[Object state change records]

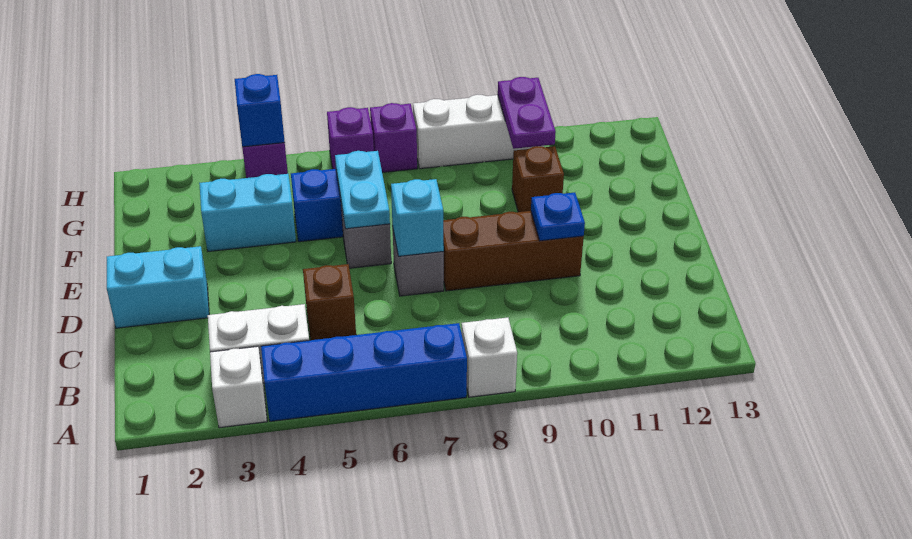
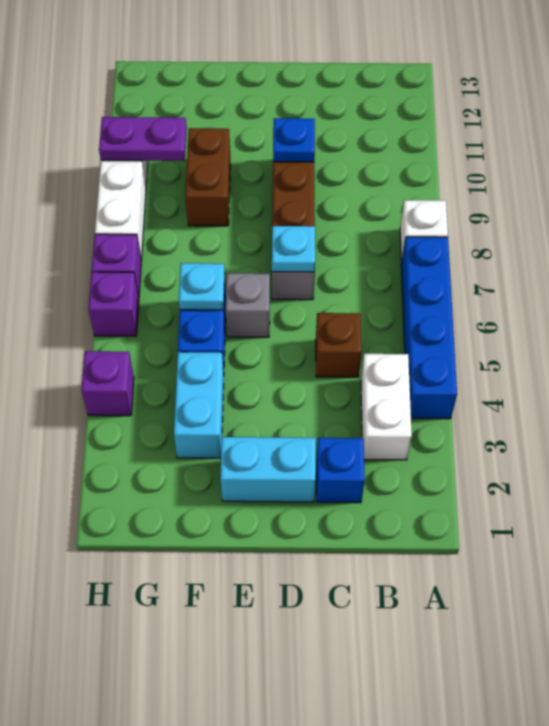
white brick A3 level 1 -> none
cyan brick D1:D2 level 1 -> cyan brick D2:E2 level 1
cyan brick D7 level 2 -> cyan plate D7 level 2
cyan plate E6:F6 level 2 -> cyan plate F6 level 2
brown brick F10 level 1 -> brown brick F9:F10 level 1
blue brick H4 level 2 -> blue brick C2 level 1

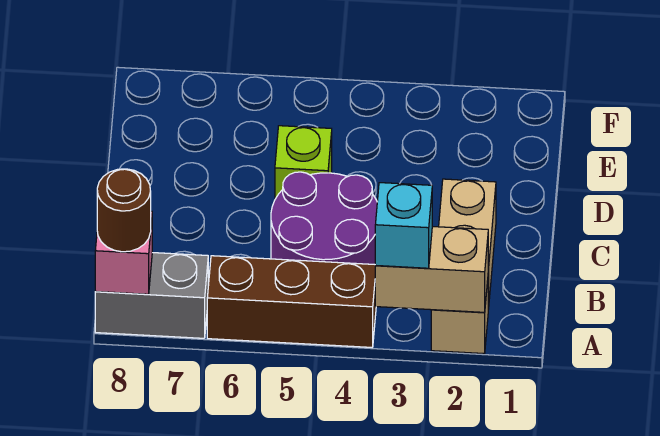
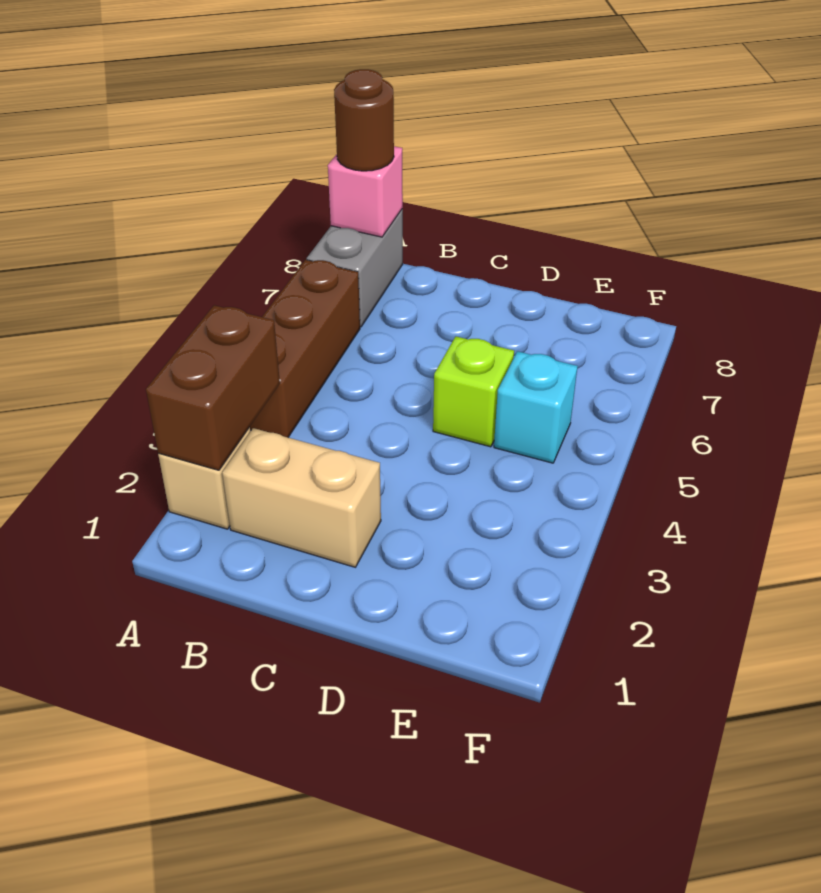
tan brick A2:A3 level 2 -> brown brick A2:A3 level 2
cyan brick A3 level 3 -> cyan brick E5 level 1
purple round brick B4:C5 level 1 -> none

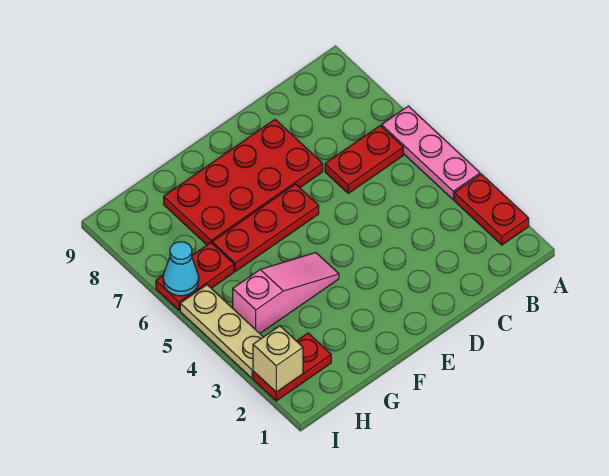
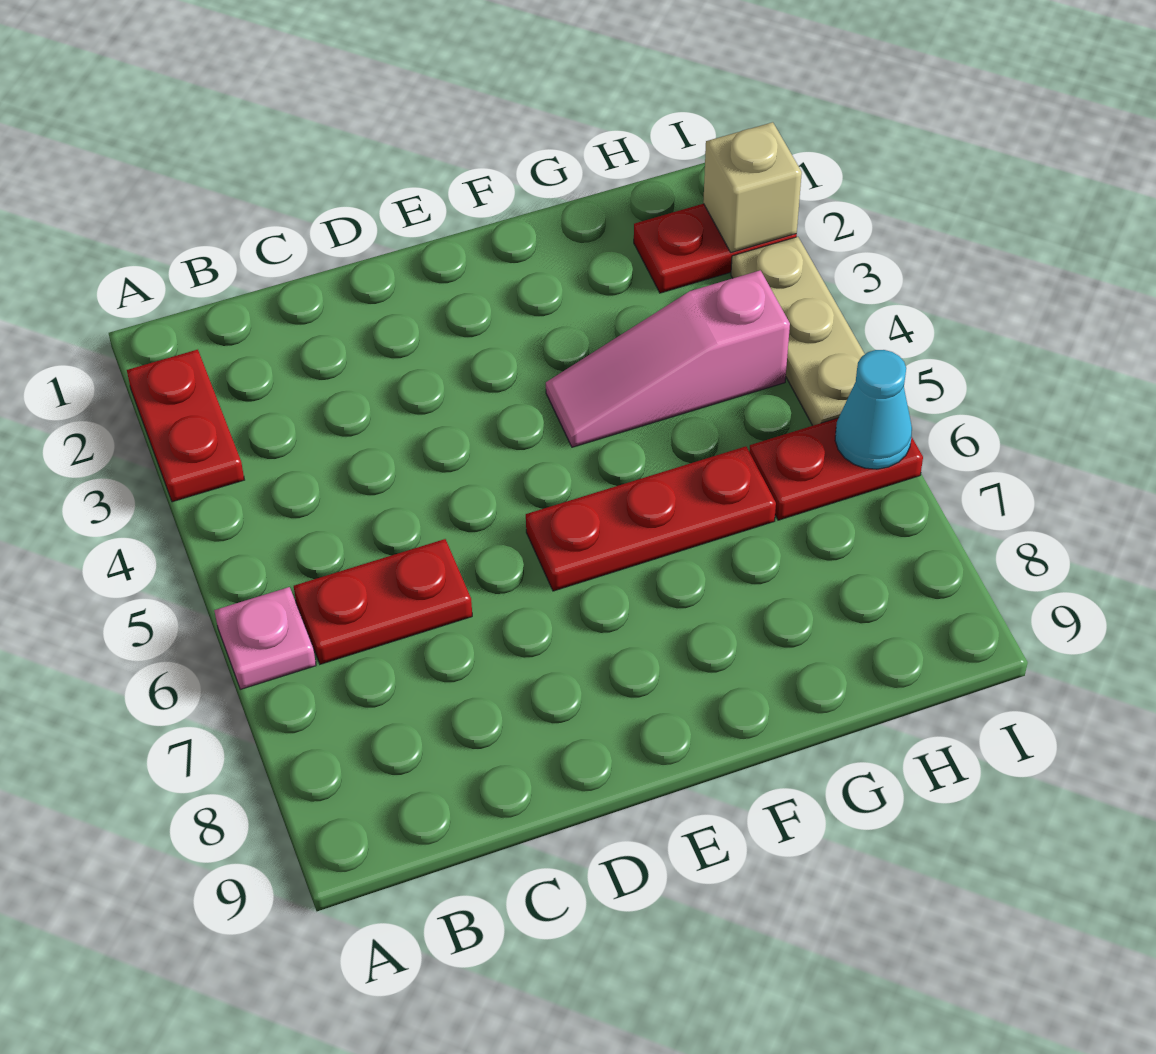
pink plate A4:A6 level 1 -> pink plate A6 level 1
red plate D7:G8 level 1 -> none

[What is expected]
Lines containing "cyan" in the records above: how many are there? Give only the number.

[Output]
4